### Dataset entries
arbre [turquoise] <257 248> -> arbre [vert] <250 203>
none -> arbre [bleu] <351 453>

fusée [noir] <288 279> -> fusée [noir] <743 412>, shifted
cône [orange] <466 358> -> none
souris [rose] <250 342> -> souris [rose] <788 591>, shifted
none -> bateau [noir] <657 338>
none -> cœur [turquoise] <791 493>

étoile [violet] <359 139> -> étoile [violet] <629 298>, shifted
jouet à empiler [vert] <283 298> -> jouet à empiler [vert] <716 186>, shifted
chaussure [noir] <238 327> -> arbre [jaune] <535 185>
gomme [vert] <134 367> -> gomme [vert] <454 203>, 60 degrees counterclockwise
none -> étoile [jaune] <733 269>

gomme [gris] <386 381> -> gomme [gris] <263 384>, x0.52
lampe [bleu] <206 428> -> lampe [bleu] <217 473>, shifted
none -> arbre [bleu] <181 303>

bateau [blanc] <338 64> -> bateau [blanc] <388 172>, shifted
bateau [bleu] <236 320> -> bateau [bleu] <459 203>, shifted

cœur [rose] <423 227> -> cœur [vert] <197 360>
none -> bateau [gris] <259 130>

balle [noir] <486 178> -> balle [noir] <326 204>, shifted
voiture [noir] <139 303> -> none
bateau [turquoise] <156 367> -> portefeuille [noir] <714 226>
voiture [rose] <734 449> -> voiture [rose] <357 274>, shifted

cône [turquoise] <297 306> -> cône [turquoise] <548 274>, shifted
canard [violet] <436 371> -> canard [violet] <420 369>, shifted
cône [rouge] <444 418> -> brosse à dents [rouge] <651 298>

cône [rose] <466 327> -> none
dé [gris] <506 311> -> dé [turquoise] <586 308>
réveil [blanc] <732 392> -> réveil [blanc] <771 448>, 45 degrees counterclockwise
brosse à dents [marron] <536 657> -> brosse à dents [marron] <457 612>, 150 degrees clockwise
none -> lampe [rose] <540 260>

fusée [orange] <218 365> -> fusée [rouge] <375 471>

### The task
Determine how many lines of the entries contain the string "bateau", and reply with nothing but the number.

### Response below
5